--- GIVEN RECORDS ---

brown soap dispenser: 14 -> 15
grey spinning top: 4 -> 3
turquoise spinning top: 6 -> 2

---
--- GIVEN RECORDS ---

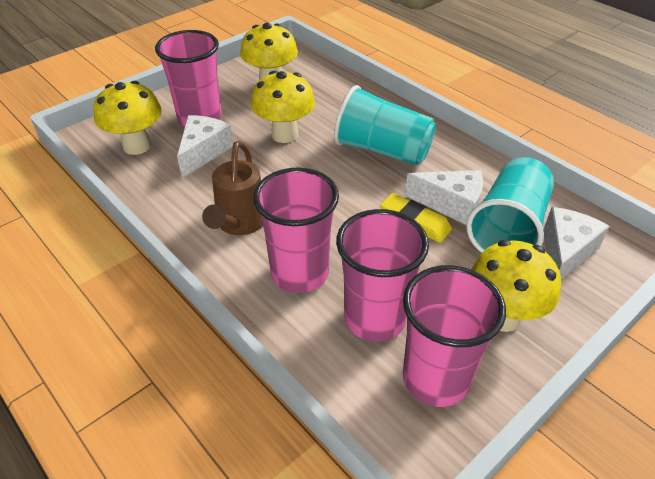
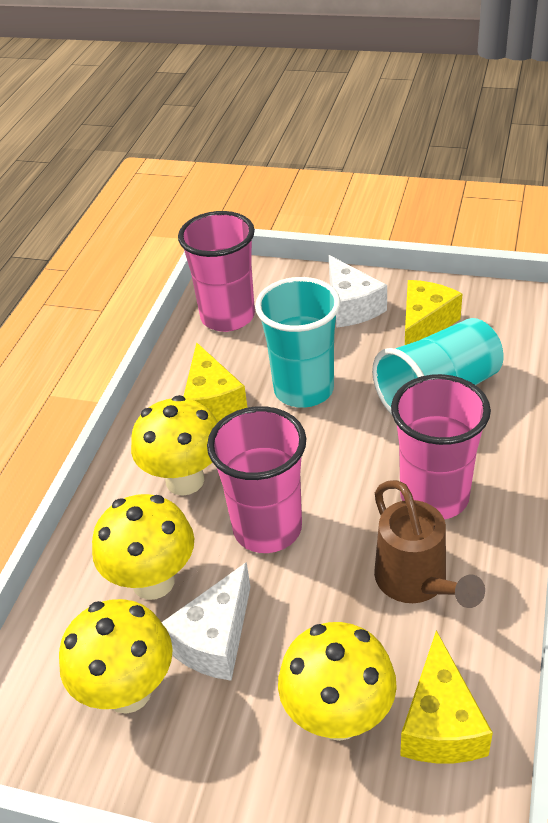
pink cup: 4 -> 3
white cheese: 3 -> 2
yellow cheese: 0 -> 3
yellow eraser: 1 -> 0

---

§ **WORK REQUIRED**
From the material above, set down exactly the lines starting at the one with "pink cup: 4 -> 3" and ending at the one with "yellow eraser: 1 -> 0", end lines included.

§ **WRITTEN REPLY**
pink cup: 4 -> 3
white cheese: 3 -> 2
yellow cheese: 0 -> 3
yellow eraser: 1 -> 0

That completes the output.